**TO DO**
All entries below are to be returned exactly, with pictures left out.
[[ THE DATA, beginning ]]
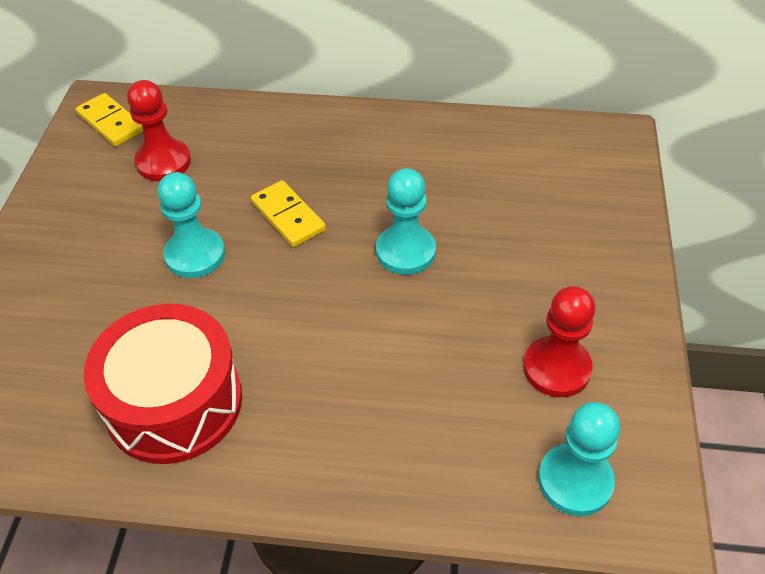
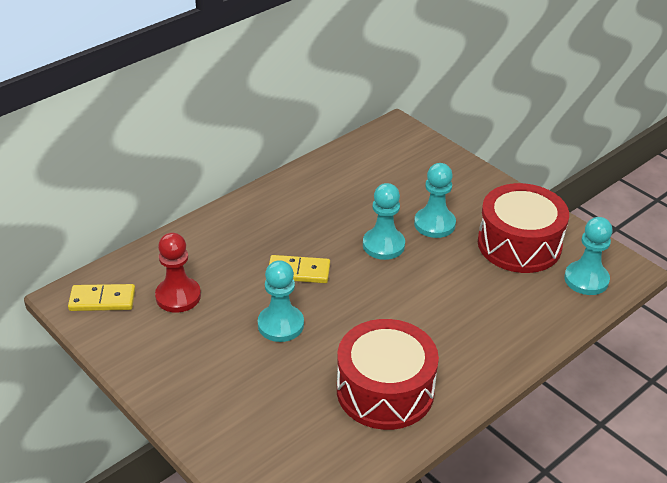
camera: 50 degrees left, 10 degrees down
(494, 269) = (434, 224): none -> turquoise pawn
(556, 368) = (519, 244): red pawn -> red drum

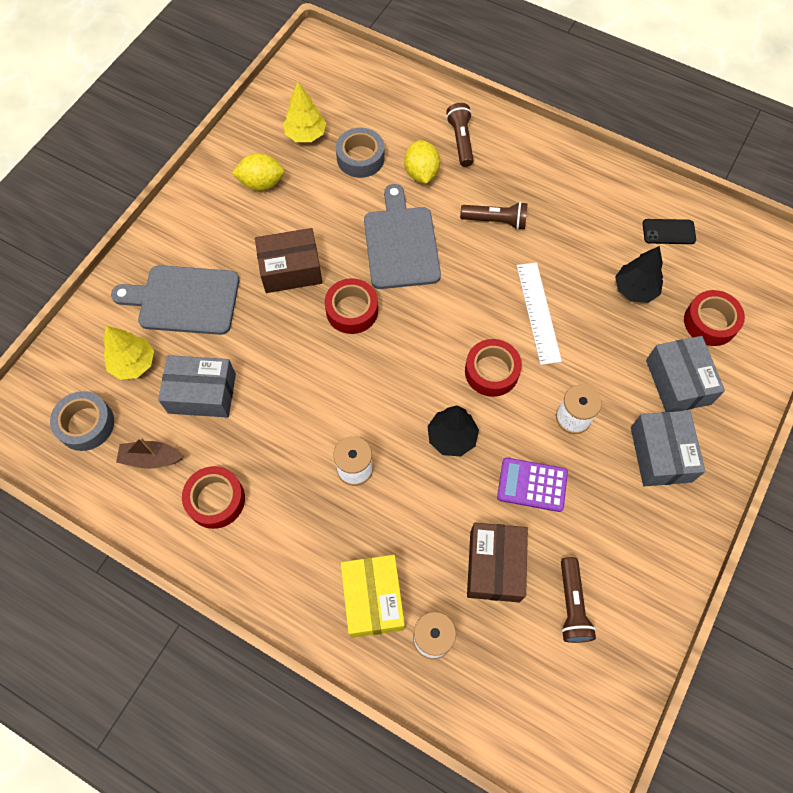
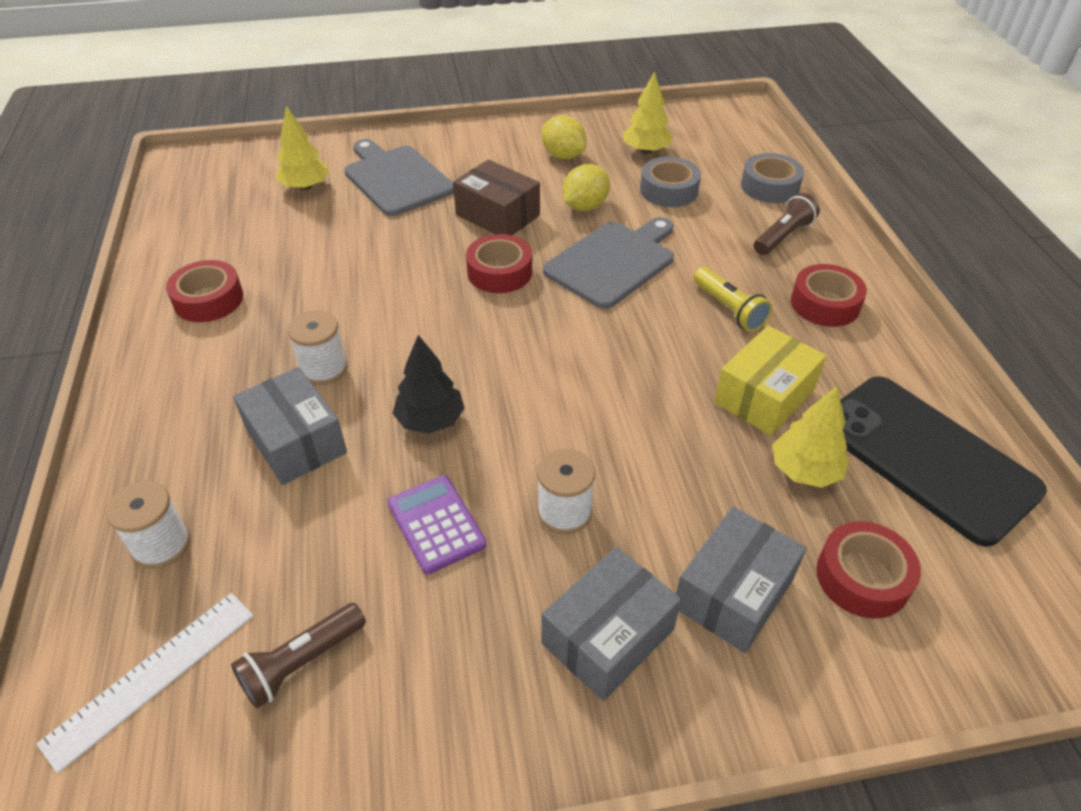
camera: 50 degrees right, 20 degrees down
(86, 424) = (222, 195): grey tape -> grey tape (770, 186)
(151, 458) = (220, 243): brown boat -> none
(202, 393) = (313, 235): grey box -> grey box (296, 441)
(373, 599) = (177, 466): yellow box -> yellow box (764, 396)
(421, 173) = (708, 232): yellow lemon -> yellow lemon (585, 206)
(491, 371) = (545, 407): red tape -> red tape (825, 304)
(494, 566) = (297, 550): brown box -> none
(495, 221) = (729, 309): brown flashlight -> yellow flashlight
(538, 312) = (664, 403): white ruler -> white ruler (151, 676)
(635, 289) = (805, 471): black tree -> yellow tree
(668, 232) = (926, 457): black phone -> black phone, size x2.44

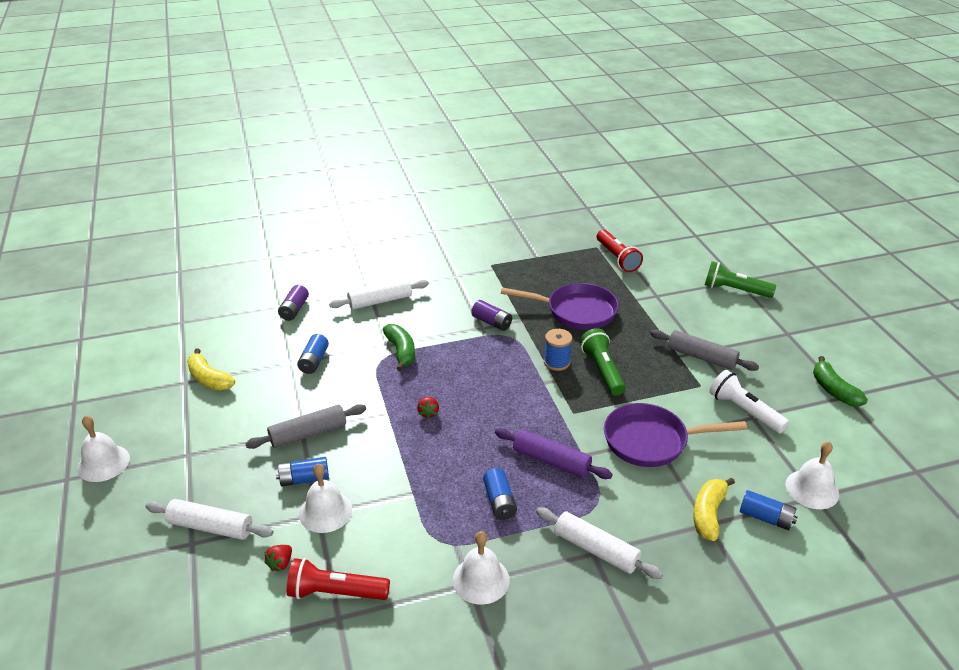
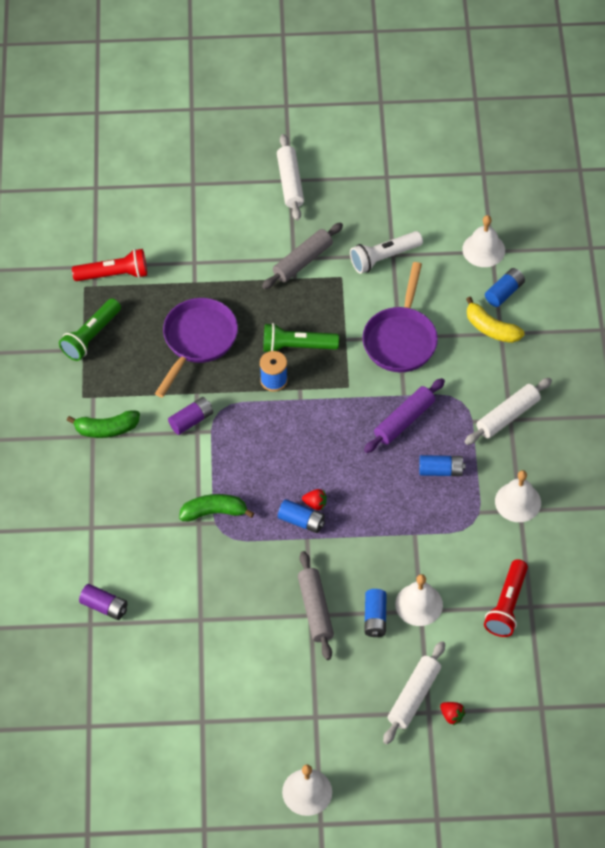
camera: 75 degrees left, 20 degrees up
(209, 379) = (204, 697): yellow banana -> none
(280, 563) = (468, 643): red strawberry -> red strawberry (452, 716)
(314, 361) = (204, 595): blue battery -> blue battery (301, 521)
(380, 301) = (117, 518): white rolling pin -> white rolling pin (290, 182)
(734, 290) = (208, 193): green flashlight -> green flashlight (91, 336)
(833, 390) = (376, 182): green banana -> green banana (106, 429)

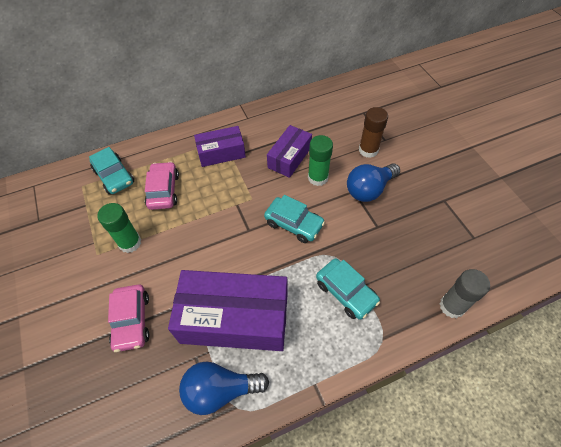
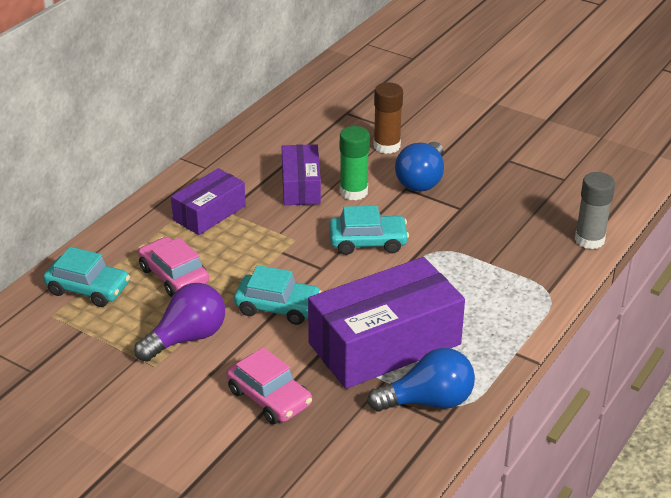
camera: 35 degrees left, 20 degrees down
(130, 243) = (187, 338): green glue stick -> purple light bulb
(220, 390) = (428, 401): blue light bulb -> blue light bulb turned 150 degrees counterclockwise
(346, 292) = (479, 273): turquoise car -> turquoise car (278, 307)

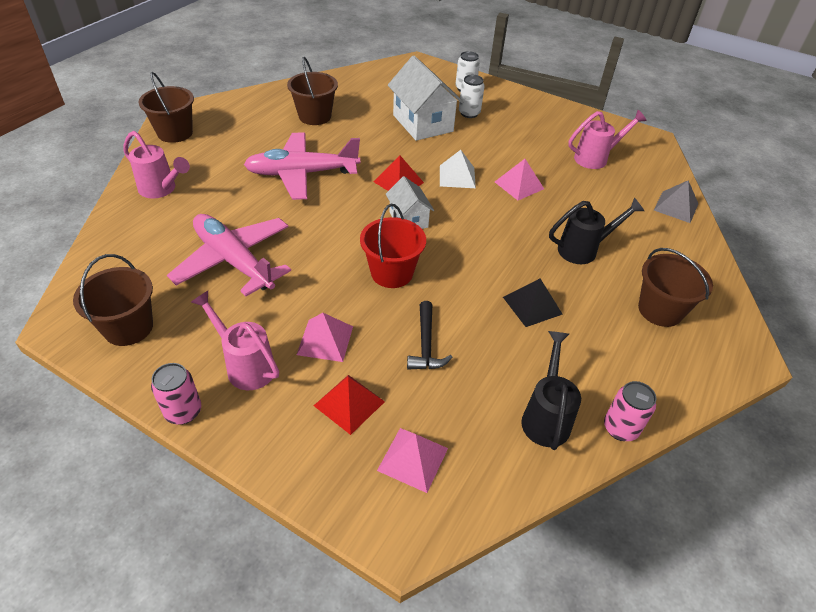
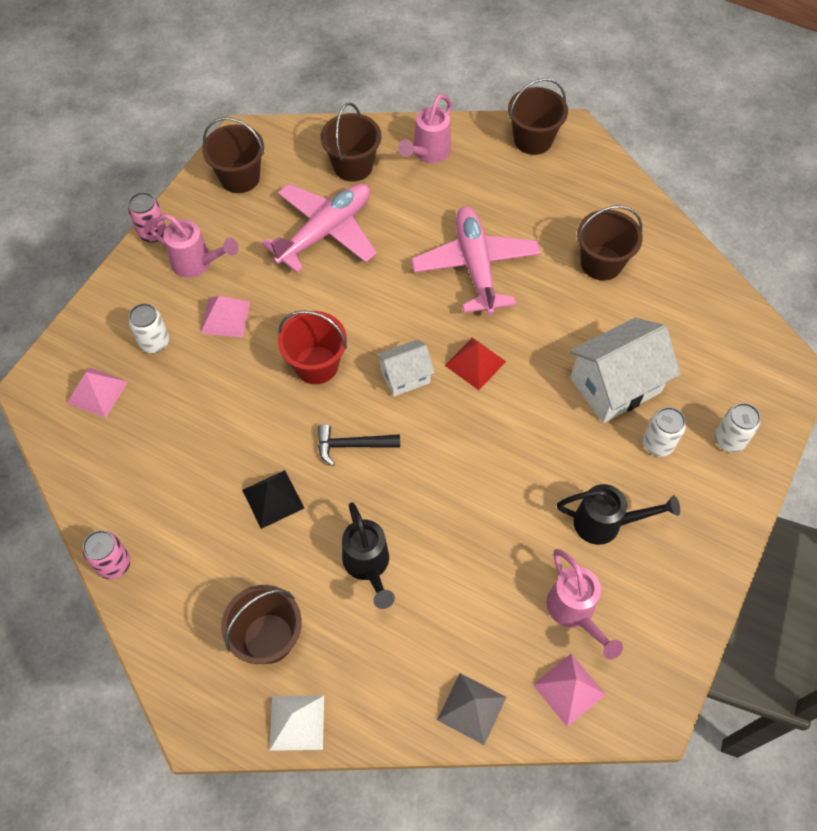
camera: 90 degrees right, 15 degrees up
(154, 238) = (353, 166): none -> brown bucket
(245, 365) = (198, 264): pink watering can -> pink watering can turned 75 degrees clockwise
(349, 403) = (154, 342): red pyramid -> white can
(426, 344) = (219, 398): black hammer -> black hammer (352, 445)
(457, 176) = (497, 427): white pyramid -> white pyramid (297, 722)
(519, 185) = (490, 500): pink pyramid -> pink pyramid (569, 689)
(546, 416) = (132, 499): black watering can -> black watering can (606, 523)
[[ THE DATA, end ]]
**PROBLEM SOLUTION**
camera: 50 degrees left, 10 degrees down
(494, 269) = (434, 224): none -> turquoise pawn
(556, 368) = (519, 244): red pawn -> red drum

camera: 50 degrees right, 20 degrees down
(86, 424) = (222, 195): grey tape -> grey tape (770, 186)
(151, 458) = (220, 243): brown boat -> none
(202, 393) = (313, 235): grey box -> grey box (296, 441)
(373, 599) = (177, 466): yellow box -> yellow box (764, 396)
(421, 173) = (708, 232): yellow lemon -> yellow lemon (585, 206)
(491, 371) = (545, 407): red tape -> red tape (825, 304)
(494, 566) = (297, 550): brown box -> none
(495, 221) = (729, 309): brown flashlight -> yellow flashlight
(538, 312) = (664, 403): white ruler -> white ruler (151, 676)
(635, 289) = (805, 471): black tree -> yellow tree
(668, 232) = (926, 457): black phone -> black phone, size x2.44

camera: 75 degrees left, 20 degrees up
(209, 379) = (204, 697): yellow banana -> none
(280, 563) = (468, 643): red strawberry -> red strawberry (452, 716)
(314, 361) = (204, 595): blue battery -> blue battery (301, 521)
(380, 301) = (117, 518): white rolling pin -> white rolling pin (290, 182)
(734, 290) = (208, 193): green flashlight -> green flashlight (91, 336)
(833, 390) = (376, 182): green banana -> green banana (106, 429)

camera: 35 degrees left, 20 degrees down
(130, 243) = (187, 338): green glue stick -> purple light bulb
(220, 390) = (428, 401): blue light bulb -> blue light bulb turned 150 degrees counterclockwise
(346, 292) = (479, 273): turquoise car -> turquoise car (278, 307)

camera: 90 degrees right, 15 degrees up
(154, 238) = (353, 166): none -> brown bucket
(245, 365) = (198, 264): pink watering can -> pink watering can turned 75 degrees clockwise
(349, 403) = (154, 342): red pyramid -> white can
(426, 344) = (219, 398): black hammer -> black hammer (352, 445)
(457, 176) = (497, 427): white pyramid -> white pyramid (297, 722)
(519, 185) = (490, 500): pink pyramid -> pink pyramid (569, 689)
(546, 416) = (132, 499): black watering can -> black watering can (606, 523)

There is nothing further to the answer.